### What you need to do
Leave the pictures out and restate every line below exactly.

#####

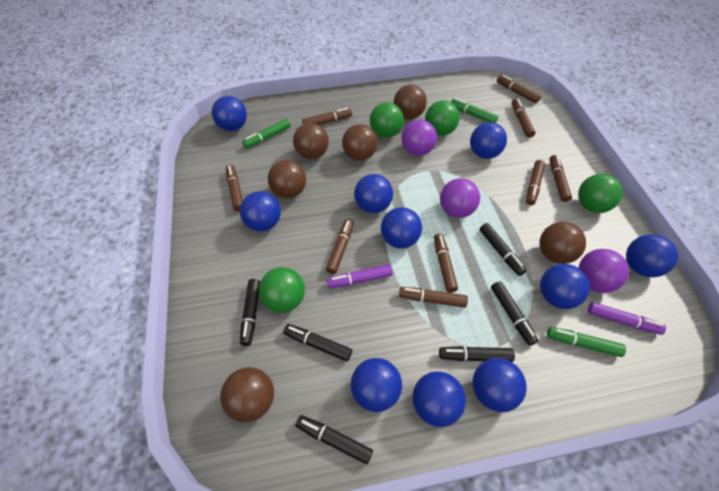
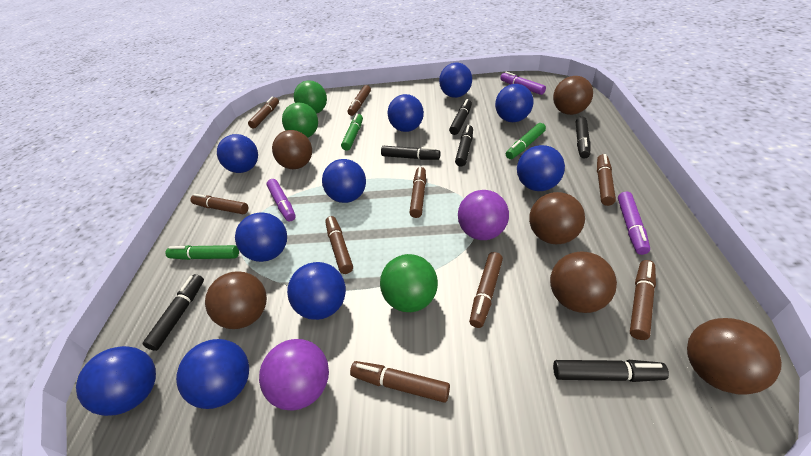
green ball: 4 -> 3
purple ball: 3 -> 2
purple marker: 2 -> 3

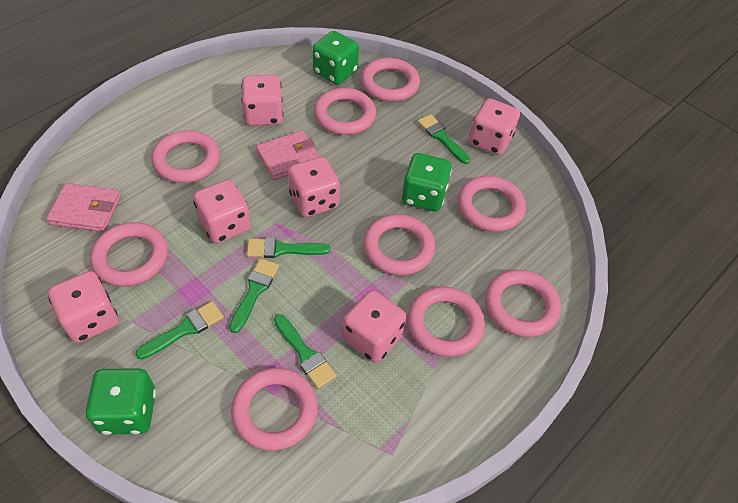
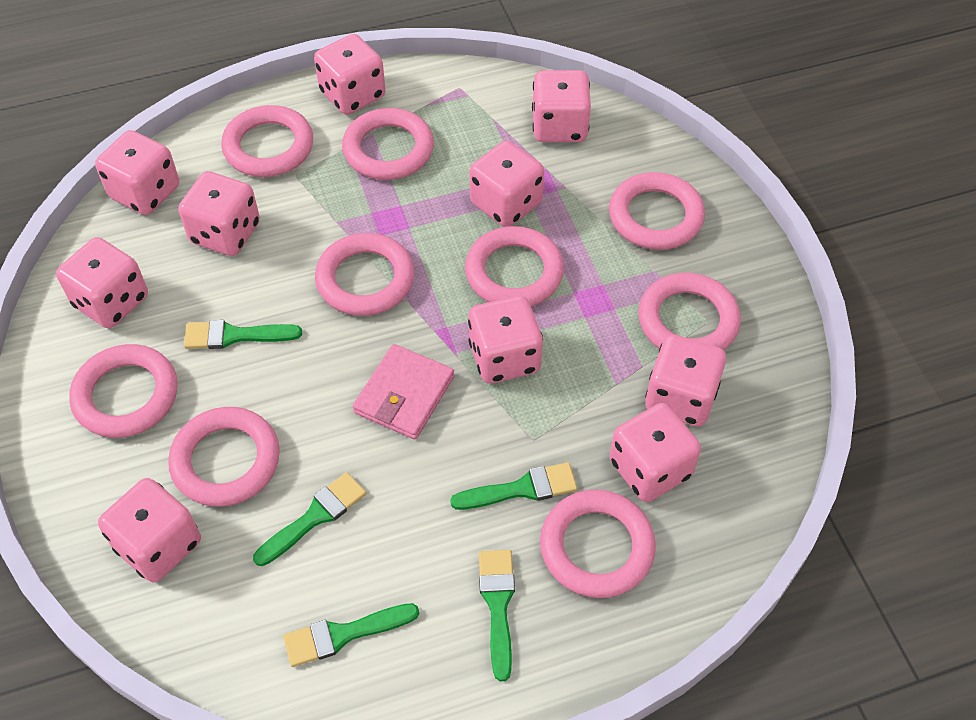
green dice: 3 -> 0
pink dice: 6 -> 10
pink wallet: 2 -> 1

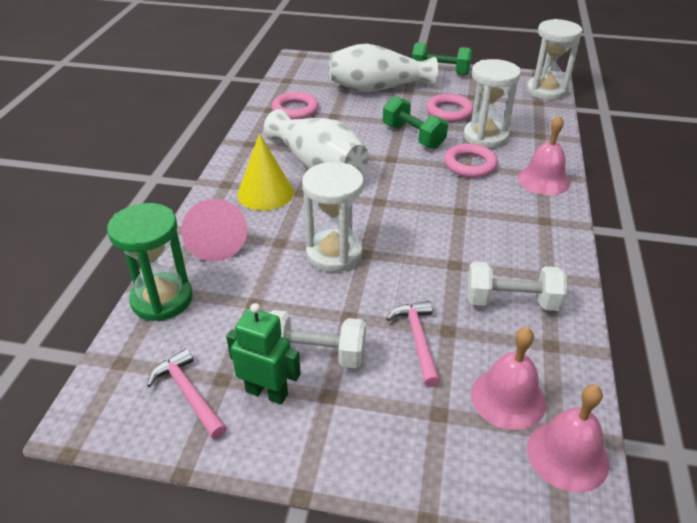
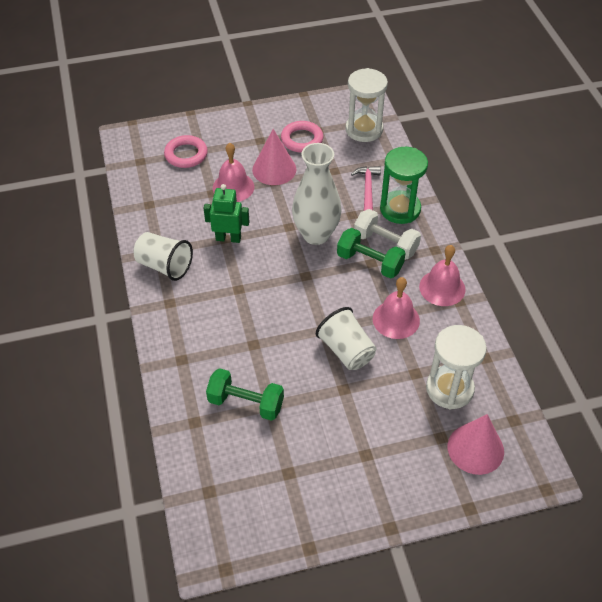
pink cone: 1 -> 2
pink hammer: 2 -> 1
pink ring: 3 -> 2
white cup: 0 -> 2
white dumbbell: 2 -> 1
white hourglass: 3 -> 2
white vase: 2 -> 1
yellow cone: 1 -> 0

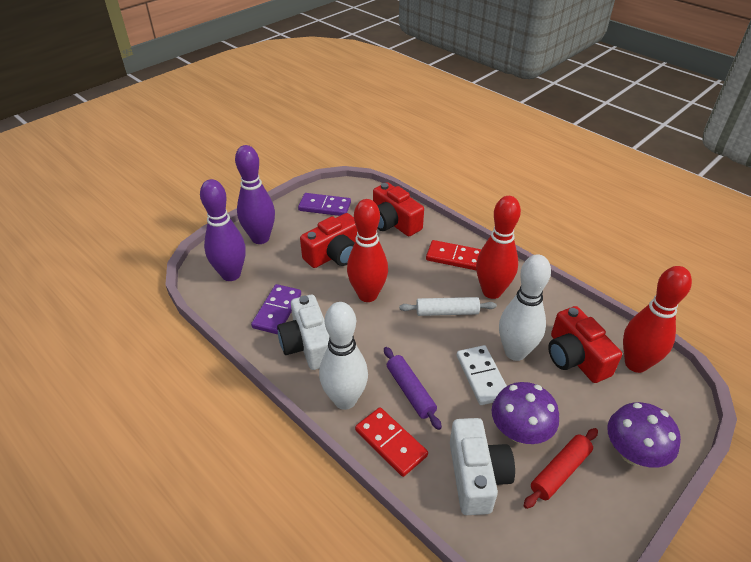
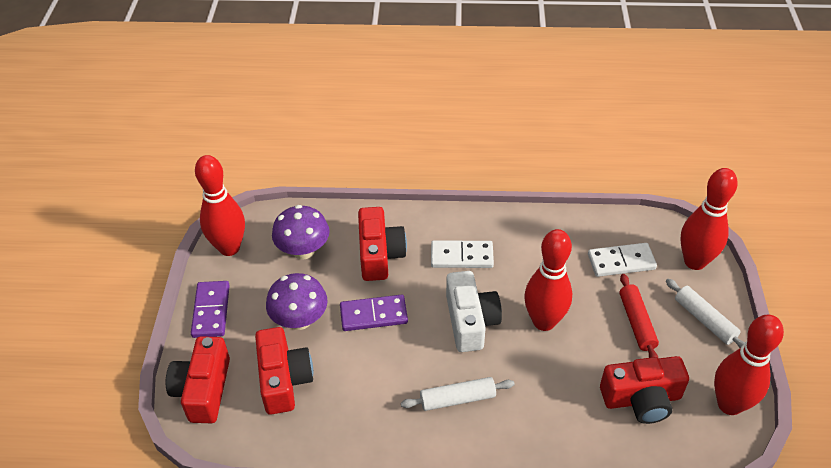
purple bowling pin: 2 -> 0
purple rolling pin: 1 -> 0
red bowling pin: 3 -> 4
red camera: 3 -> 4
red domino: 2 -> 0
white bowling pin: 2 -> 0
white camera: 2 -> 1
white domino: 1 -> 2
white rolling pin: 1 -> 2

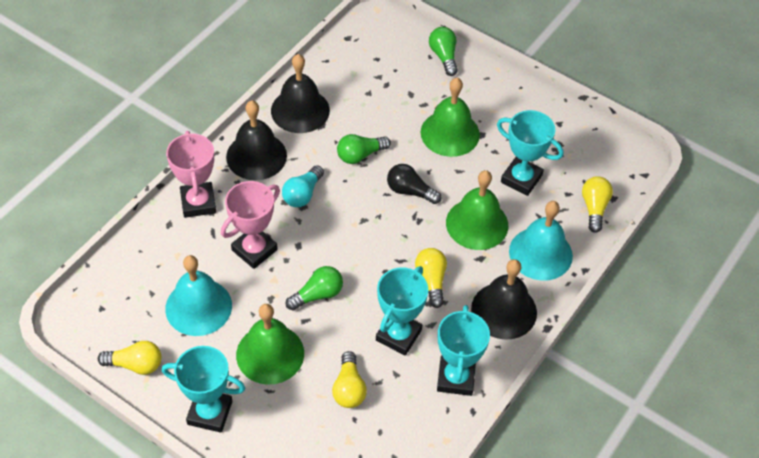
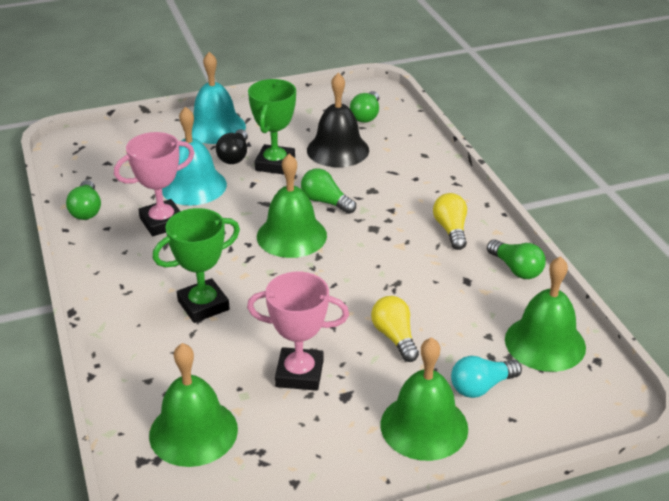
black bell: 3 -> 1
green bell: 3 -> 4
green light bulb: 3 -> 4
green trophy: 0 -> 2
turquoise trophy: 4 -> 0
yellow light bulb: 4 -> 2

#####

### The answer
green ball: 4 -> 3
purple ball: 3 -> 2
purple marker: 2 -> 3

green dice: 3 -> 0
pink dice: 6 -> 10
pink wallet: 2 -> 1

pink cone: 1 -> 2
pink hammer: 2 -> 1
pink ring: 3 -> 2
white cup: 0 -> 2
white dumbbell: 2 -> 1
white hourglass: 3 -> 2
white vase: 2 -> 1
yellow cone: 1 -> 0

purple bowling pin: 2 -> 0
purple rolling pin: 1 -> 0
red bowling pin: 3 -> 4
red camera: 3 -> 4
red domino: 2 -> 0
white bowling pin: 2 -> 0
white camera: 2 -> 1
white domino: 1 -> 2
white rolling pin: 1 -> 2

black bell: 3 -> 1
green bell: 3 -> 4
green light bulb: 3 -> 4
green trophy: 0 -> 2
turquoise trophy: 4 -> 0
yellow light bulb: 4 -> 2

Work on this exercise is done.